Records from a data collection
'''

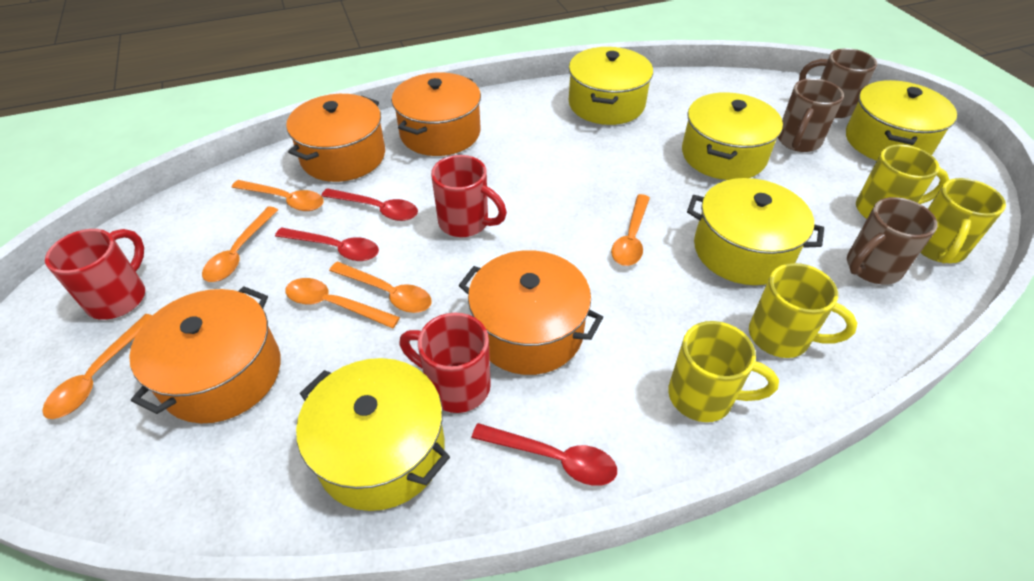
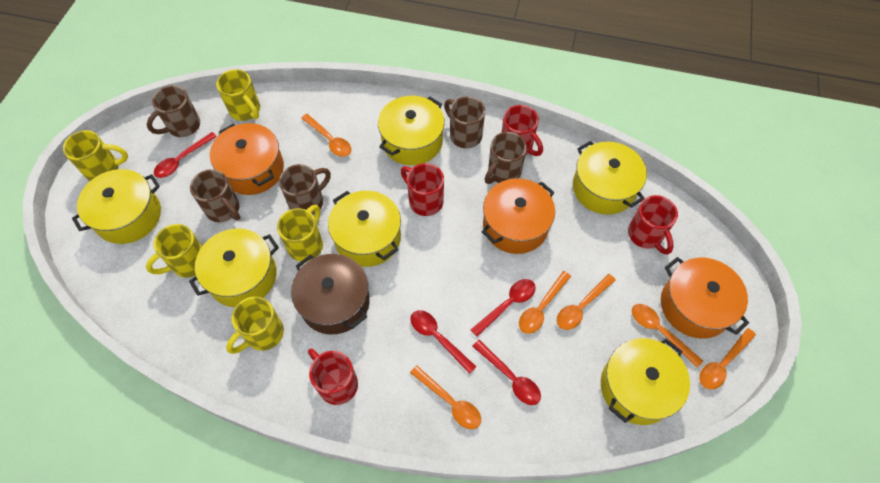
brown mug: 3 -> 5
brown pot: 0 -> 1
orange pot: 4 -> 3
red mug: 3 -> 4
red spoon: 3 -> 4
yellow mug: 4 -> 5
yellow pot: 5 -> 6

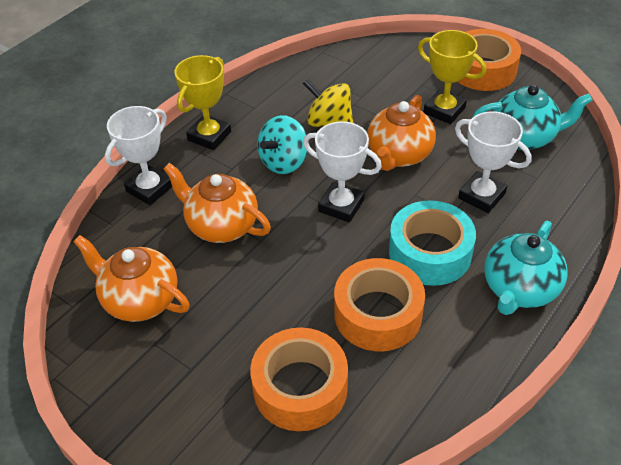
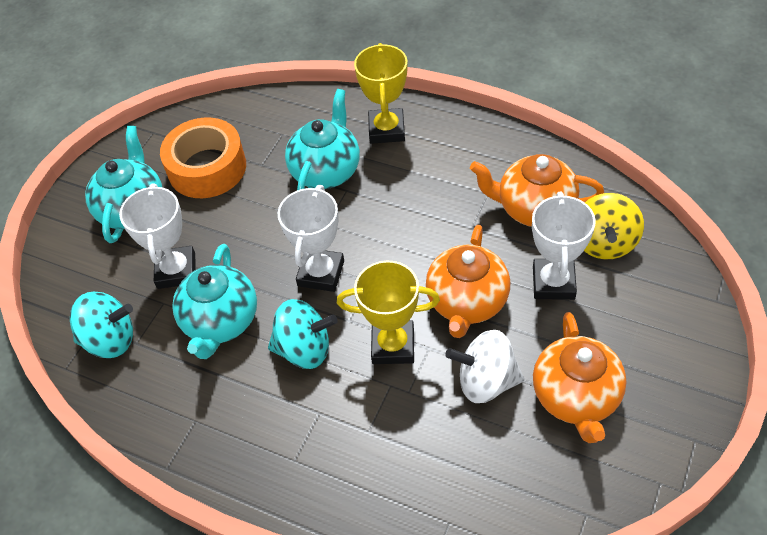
orange tape: 3 -> 1
turquoise spinning top: 1 -> 2
turquoise tape: 1 -> 0
turquoise teapot: 2 -> 3
white spinning top: 0 -> 1

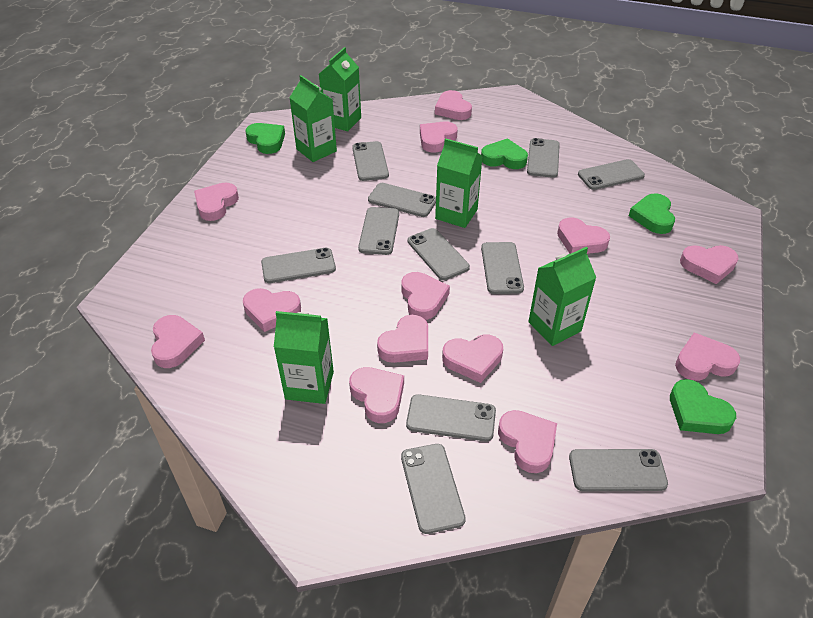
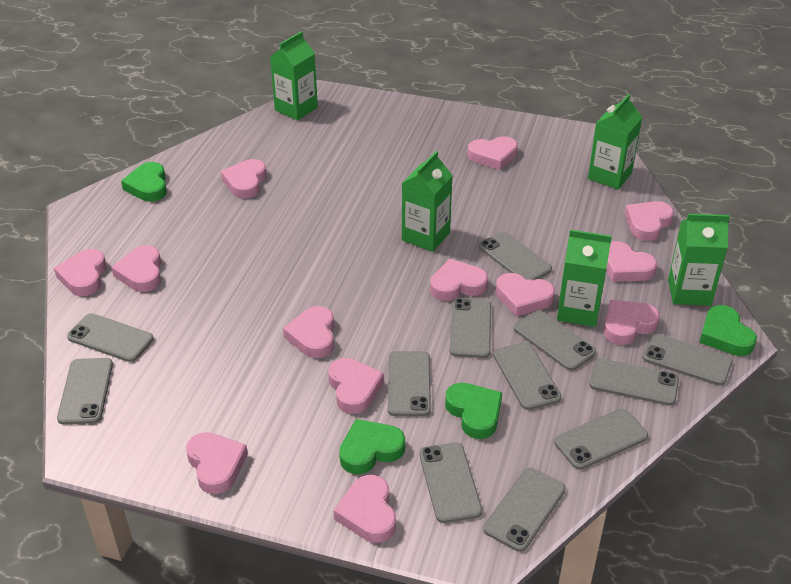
grey phone: 11 -> 12

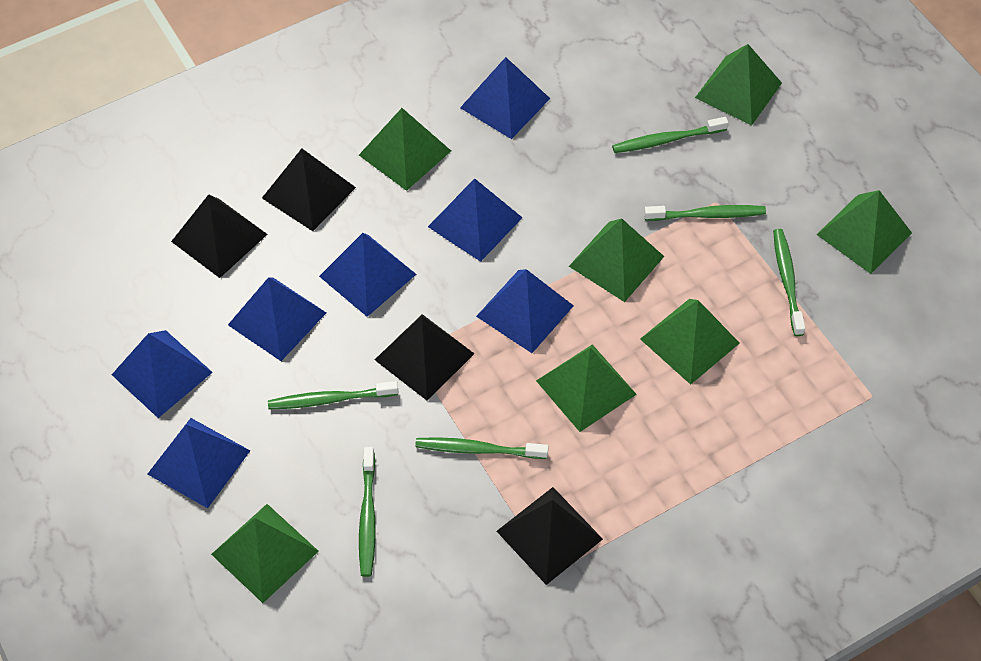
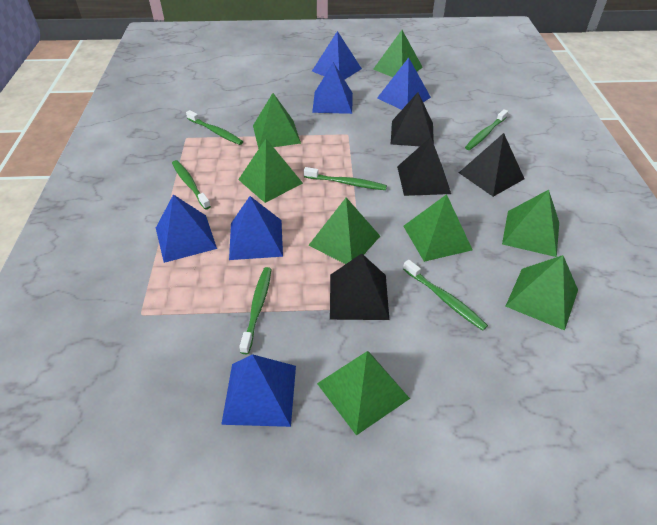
blue pyramid: 7 -> 6
green pyramid: 7 -> 8

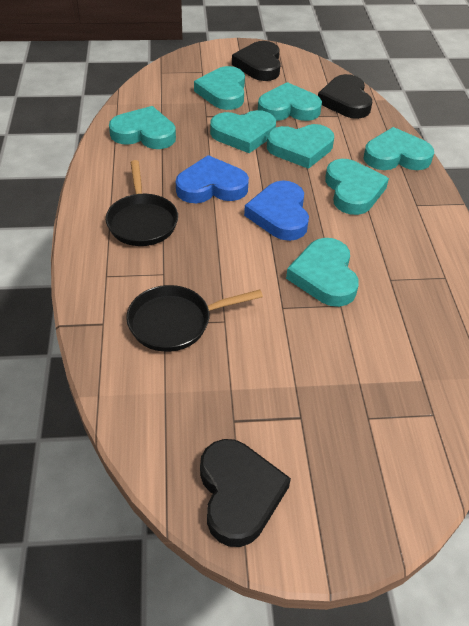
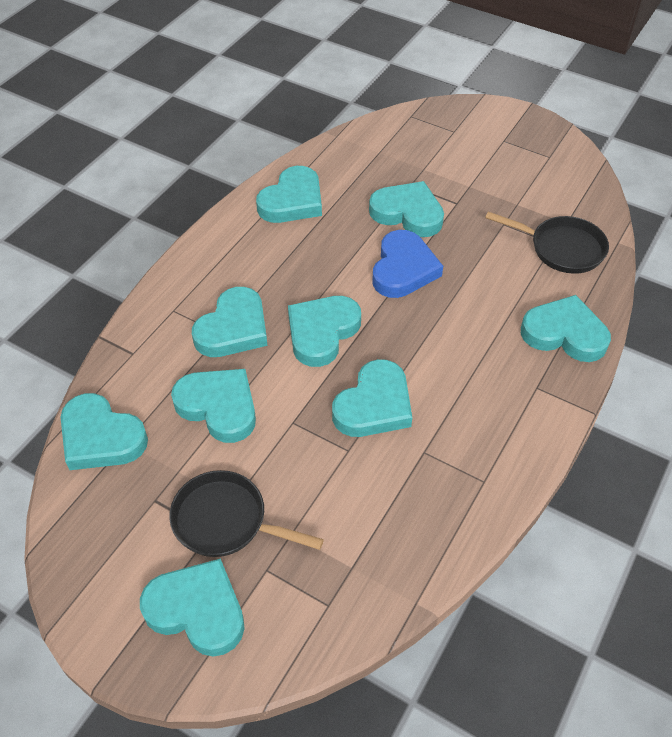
black heart: 3 -> 0
blue heart: 2 -> 1
turquoise heart: 8 -> 9

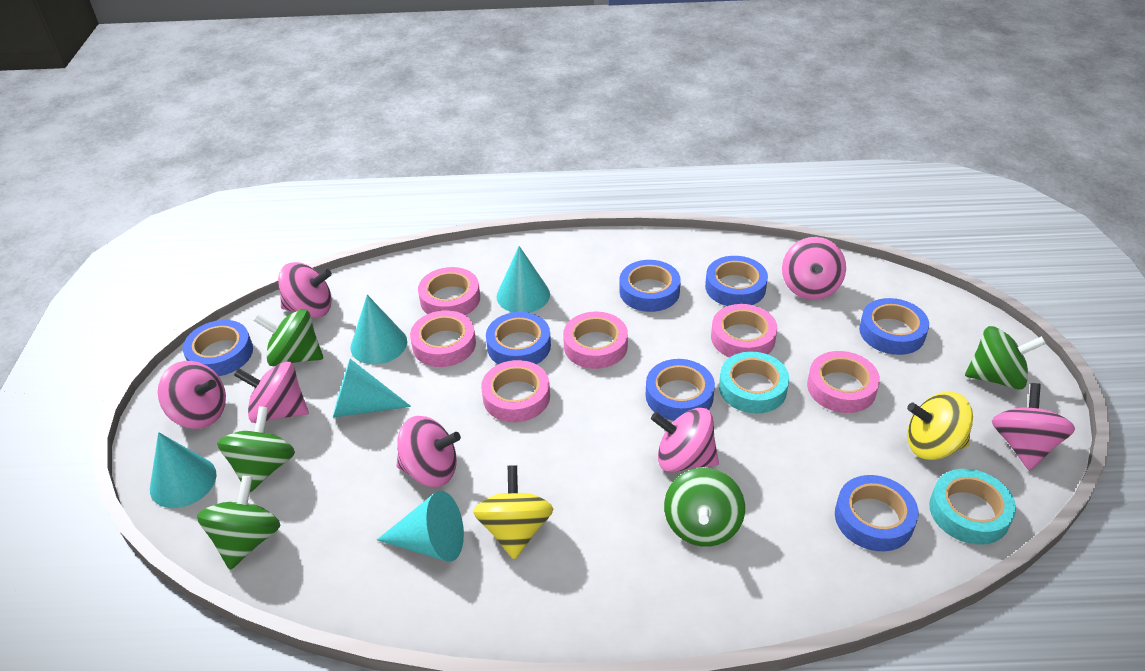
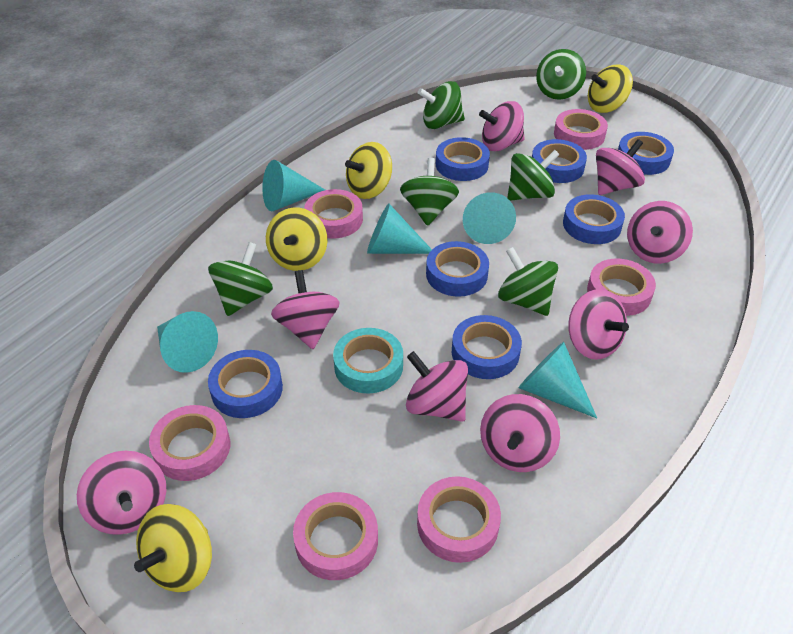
green spinning top: 5 -> 6
pink spinning top: 7 -> 8
turquoise tape: 2 -> 1
yellow spinning top: 2 -> 4

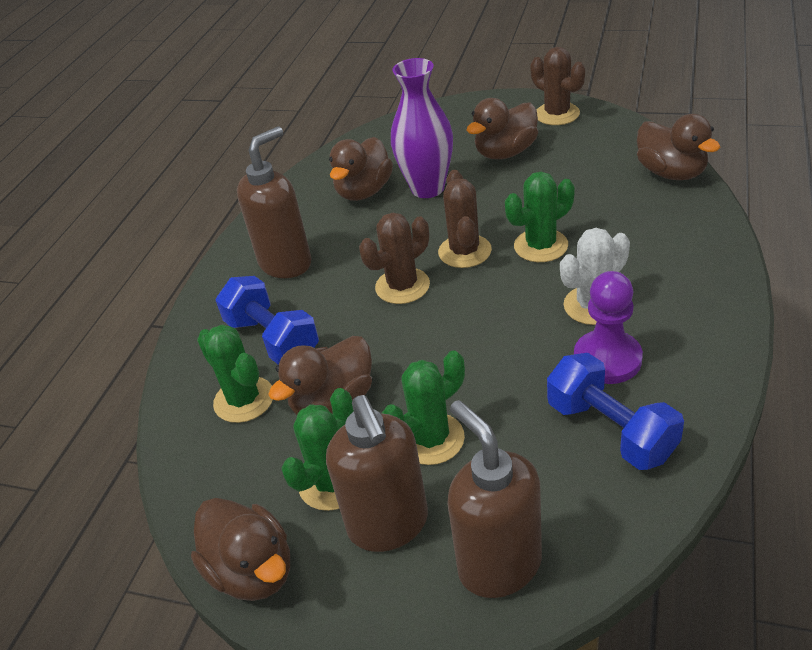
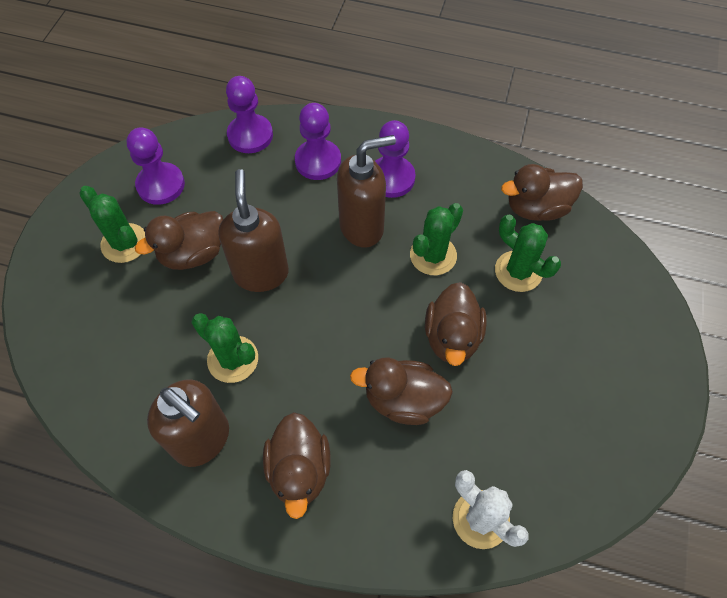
blue dumbbell: 2 -> 0
brown cactus: 3 -> 0
purple pawn: 1 -> 4
purple vase: 1 -> 0

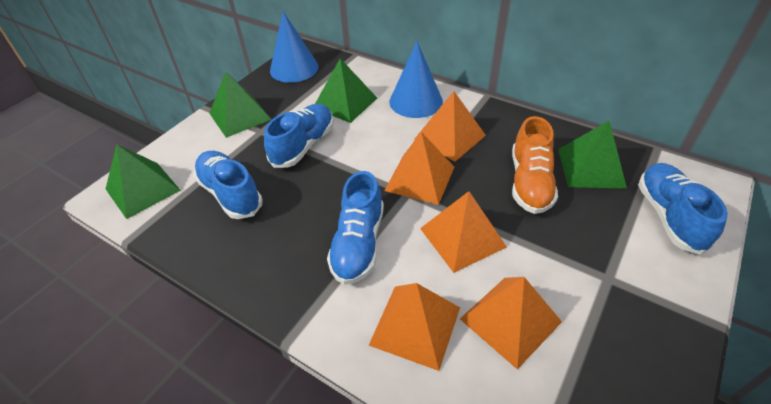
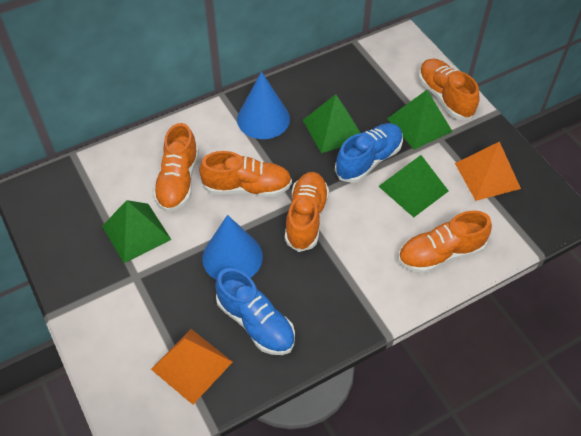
blue shoe: 4 -> 2
orange pyramid: 5 -> 2
orange shoe: 1 -> 5

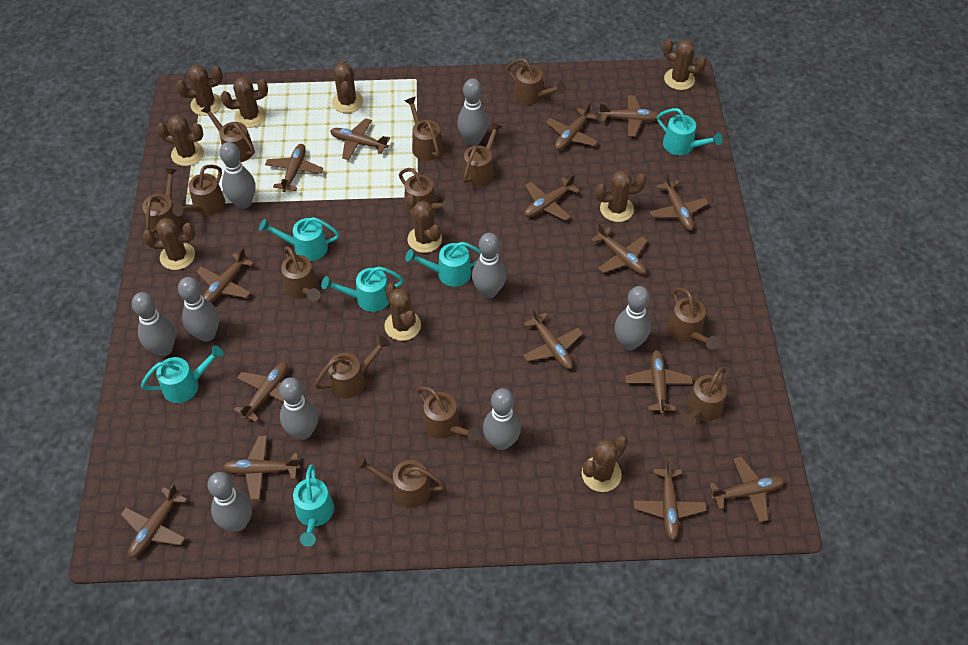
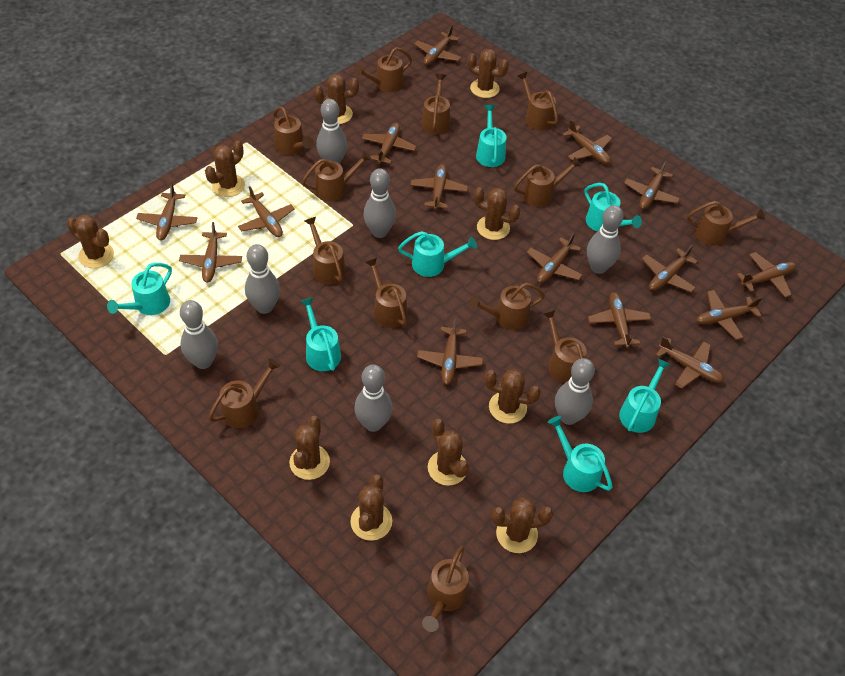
grey bowling pin: 9 -> 7
turquoise watering can: 6 -> 7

'''

**EXERCISE REQUIREMENTS**
Exactly as written, reproduce the lines from the one containing "brown pot: 0 -> 1" through the last line of the entries above, and leave every picture out.

**OUTPUT FOR THIS EXERCISE**
brown pot: 0 -> 1
orange pot: 4 -> 3
red mug: 3 -> 4
red spoon: 3 -> 4
yellow mug: 4 -> 5
yellow pot: 5 -> 6

orange tape: 3 -> 1
turquoise spinning top: 1 -> 2
turquoise tape: 1 -> 0
turquoise teapot: 2 -> 3
white spinning top: 0 -> 1

grey phone: 11 -> 12

blue pyramid: 7 -> 6
green pyramid: 7 -> 8

black heart: 3 -> 0
blue heart: 2 -> 1
turquoise heart: 8 -> 9

green spinning top: 5 -> 6
pink spinning top: 7 -> 8
turquoise tape: 2 -> 1
yellow spinning top: 2 -> 4

blue dumbbell: 2 -> 0
brown cactus: 3 -> 0
purple pawn: 1 -> 4
purple vase: 1 -> 0

blue shoe: 4 -> 2
orange pyramid: 5 -> 2
orange shoe: 1 -> 5

grey bowling pin: 9 -> 7
turquoise watering can: 6 -> 7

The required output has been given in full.